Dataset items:
============================================================

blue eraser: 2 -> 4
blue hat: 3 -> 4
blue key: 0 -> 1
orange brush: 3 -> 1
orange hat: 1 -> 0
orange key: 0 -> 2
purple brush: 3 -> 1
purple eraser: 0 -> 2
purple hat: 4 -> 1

============================================================

— REQUIRED WORK —
Write the complete data out, exactly as above.

— YOUR RESPONSE —
blue eraser: 2 -> 4
blue hat: 3 -> 4
blue key: 0 -> 1
orange brush: 3 -> 1
orange hat: 1 -> 0
orange key: 0 -> 2
purple brush: 3 -> 1
purple eraser: 0 -> 2
purple hat: 4 -> 1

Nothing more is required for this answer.